Find each line in the entries below that contains the string "treble" with the same capitalization, and copy those lines out.
BEGIN
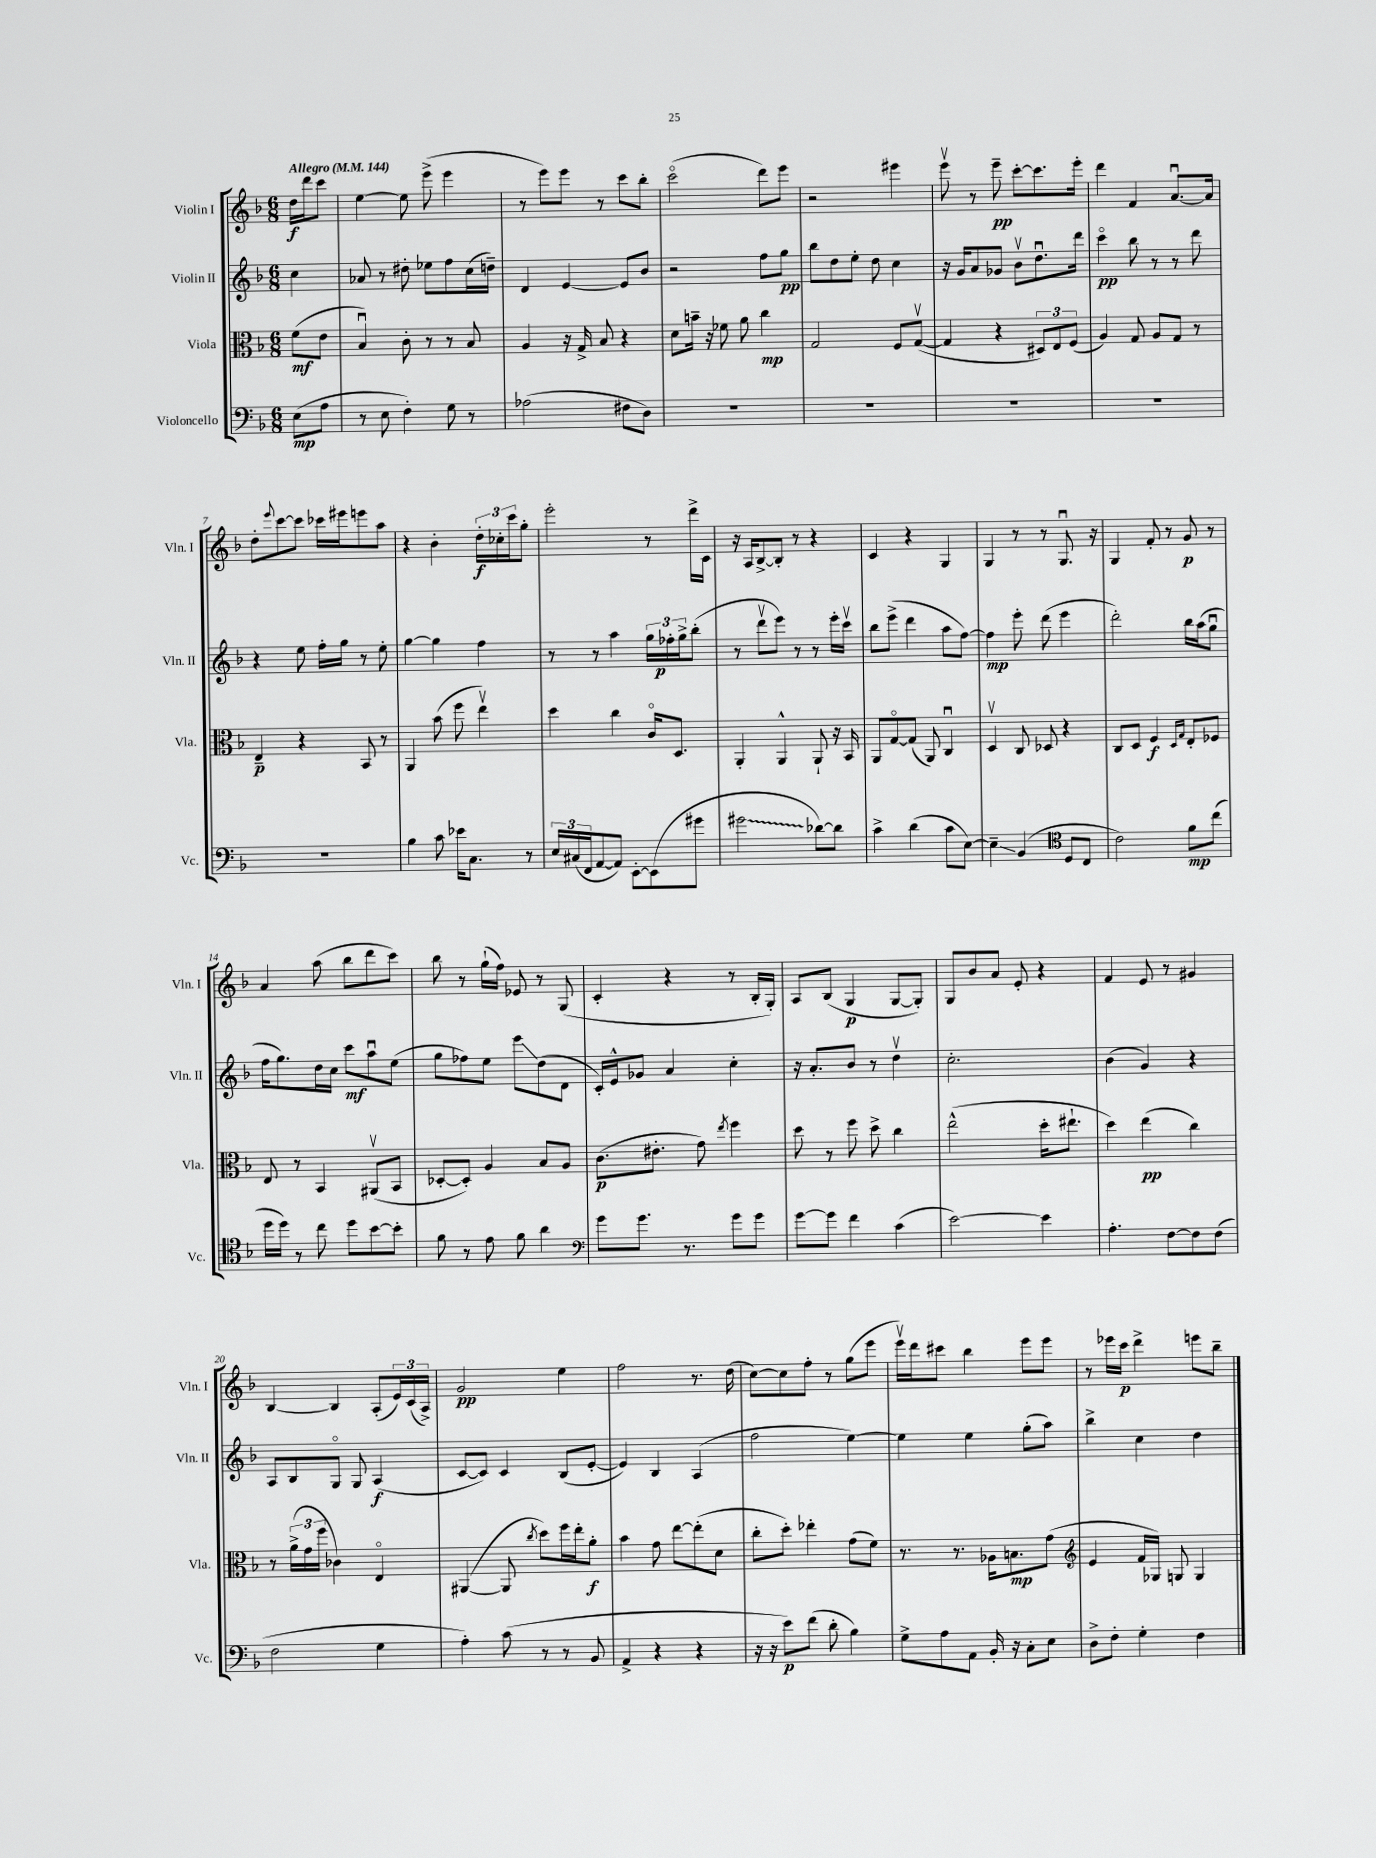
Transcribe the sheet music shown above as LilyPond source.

<<
\new StaffGroup <<
\new Staff = "s0" \with { instrumentName = "Violin I" shortInstrumentName = "Vln. I" } {
    \clef treble \key f \major \numericTimeSignature \time 6/8 \partial 4 \tempo "Allegro" 4 = 144
    d''16\f d'''16 c'''8 |
    e''4~ e''8 e'''8->( e'''4 |
    r8 e'''8) e'''8 r8 c'''8 bes''8-. |
    c'''2\flageolet( d'''8) e'''8 |
    r2 eis'''4 |
    e'''8\upbow r8 e'''8--\pp c'''8~-. c'''8. e'''16-. |
    d'''4 f'4 a'8.~\downbow a'16 |
    d''8-. \appoggiatura { e'''8 } c'''8~ c'''8 ces'''16 eis'''16 e'''8 a''8 |
    r4 bes'4-. \tuplet 3/2 { d''16-.\f ces''16-. c'''16 } g''8-. |
    e'''2-. r8 d'''16-> c'16 |
    r16 a16 bes8~-> bes8-. r8 r4 |
    c'4 r4 g4 |
    g4 r8 r8 g8.\downbow r16 |
    g4 f'8-. r8 g'8\p r8 |
    a'4 a''8( bes''8 d'''8 c'''8) |
    bes''8 r8 g''16-!( f''16) ees'8 r8 g8( |
    c'4-. r4 r8 bes16-. g16-.) |
    a8 bes8( g4\p g8~ g8-.) |
    g8 bes'8 a'8 e'8-. r4 |
    f'4 e'8 r8 gis'4 |
    bes4~ bes4 a8-.( \tuplet 3/2 { e'16) c'16( a16->) } |
    g'2\pp e''4 |
    f''2 r8. d''16( |
    c''8~) c''8 f''8-. r8 g''8( e'''8 |
    e'''16\upbow) d'''16 cis'''8 bes''4 e'''8 e'''8 |
    r8 ees'''16 c'''16\p d'''4-> e'''8 bes''8-- \bar "|." |
}
\new Staff = "s1" \with { instrumentName = "Violin II" shortInstrumentName = "Vln. II" } {
    \clef treble \key f \major \numericTimeSignature \time 6/8 \partial 4
    c''4 |
    aes'8 r8 dis''8-. ees''8 f''8 c''16( d''16--) |
    d'4 e'4~ e'8 bes'8 |
    r2 f''8 g''8\pp |
    bes''8 d''8 e''8-. d''8 c''4 |
    r16 g'16 a'8 ges'8 bes'8\upbow d''8.\downbow d'''16 |
    c'''4\flageolet\pp bes''8 r8 r8 d'''8 |
    r4 e''8 f''16-. g''16 r8 e''8-. |
    g''4~ g''4 f''4 |
    r8 r8 a''4 \tuplet 3/2 { g''16 fes''16-.\p g''16-> } bes''8-.( |
    r8 d'''8\upbow e'''8) r8 r8 e'''16-. c'''16\upbow |
    bes''8 e'''8->( d'''4 a''8 f''8~) |
    f''4\mp e'''8-. d'''8( e'''4 |
    d'''2-.) bes''16 a''16( g''8\downbow |
    f''16 g''8.) d''16 c''16 c'''8\mf a''8\downbow e''8( |
    g''8 fes''8) e''8 e'''8\glissando d''8( d'8 |
    c'16-.) e'16-^ ges'8 a'4 c''4-. |
    r16 a'8.-. bes'8 r8 d''4\upbow |
    c''2.-. |
    bes'4( g'4) r4 |
    a8 bes8 g8\flageolet g8 a4\f( |
    c'8~ c'8) c'4 bes8( e'8~-. |
    e'4) bes4 a4( |
    f''2 e''4~) |
    e''4 e''4 g''8-.( a''8) |
    bes''4-> c''4 d''4 \bar "|." |
}
\new Staff = "s2" \with { instrumentName = "Viola" shortInstrumentName = "Vla." } {
    \clef alto \key f \major \numericTimeSignature \time 6/8 \partial 4
    f'8\mf( e'8 |
    bes4\downbow) c'8-. r8 r8 bes8 |
    a4 r16 g16-> bes8 r4 |
    d'8 b'16-- r16 fes'8 a'8 c''4\mp |
    g2 f8 g8~\upbow( |
    g4 r4 \tuplet 3/2 { dis8) e8 f8( } |
    a4) g8 a8 g8 r8 |
    e4--\p r4 bes,8 r8 |
    a,4 bes'8( f''8 e''4\upbow) |
    d''4 c''4 c'16\flageolet d8. |
    a,4-. a,4-^ a,8-! r16 bes,16 |
    a,8 g8~\flageolet g8( a,8) c4\downbow |
    d4\upbow c8 des8 r4 |
    c8 d8 f4\f \grace { d16 g16 } e8-. fes8 |
    e8 r8 bes,4 ais,8\upbow( bes,8 |
    des8~-. des8-.) a4 bes8 a8 |
    c'8.\p( eis'8.-. g'8) \acciaccatura { e''8 } f''4 |
    d''8 r8 f''8 d''8-> c''4 |
    e''2-^( d''16-. eis''8.-! |
    d''4) e''4\pp( c''4) |
    r8 \tuplet 3/2 { a'16->( g'16 f''16 } ces'4) e4\flageolet |
    ais,4~( ais,8 \acciaccatura { c''8 } d''8) f''16 e''16-. a'8-.\f |
    bes'4 g'8 e''8~ e''8-.( d'8 |
    c''8-. d''8-.) ees''4-. g'8( f'8) |
    r8. r8. aes16 b8.\mp g'8( |
    \clef treble e'4 f'16 ges16) g8 g4 \bar "|." |
}
\new Staff = "s3" \with { instrumentName = "Violoncello" shortInstrumentName = "Vc." } {
    \clef bass \key f \major \numericTimeSignature \time 6/8 \partial 4
    e8\mp( a8 |
    r8 e8 f4-.) g8 r8 |
    aes2( fis8 d8) |
    R2. |
    R2. |
    R2. |
    R2. |
    R2. |
    bes4 c'8 ees'16 c8. r8 |
    \tuplet 3/2 { e16 cis16( f,16 } a,8~ a,8) e,8~-. e,8( gis'8 |
    \once \override Glissando.style = #'zigzag gis'2\glissando des'8~) des'8 |
    c'4-> d'4( c'8 e8~) |
    e4--\glissando bes,4( \clef tenor d8 c8 |
    c'2) f'8\mp c''8( |
    d''16 d''16) r8 c''8 d''8 bes'8~ bes'8-. |
    f'8 r8 e'8 f'8 a'4 |
    \clef bass g'8 g'8. r8. g'8 g'8 |
    g'8~ g'8 f'4 c'4( |
    e'2~) e'4 |
    a4.-. f8~ f8 f8( |
    f2 g4 |
    a4-.) c'8( r8 r8 bes,8 |
    a,4-> r4 r4 |
    r16 r16 e'8\p) f'8( d'8-. bes4) |
    g8-> a8 a,8 bes,16-. r16 c8-. e8 |
    d8-> f8-. g4-. f4 \bar "|." |
}
>>
>>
END
## Result:
    \clef treble \key f \major \numericTimeSignature \time 6/8 \partial 4 \tempo "Allegro" 4 = 144
    \clef treble \key f \major \numericTimeSignature \time 6/8 \partial 4
    \clef treble e'4 f'16 ges16) g8 g4 \bar "|." |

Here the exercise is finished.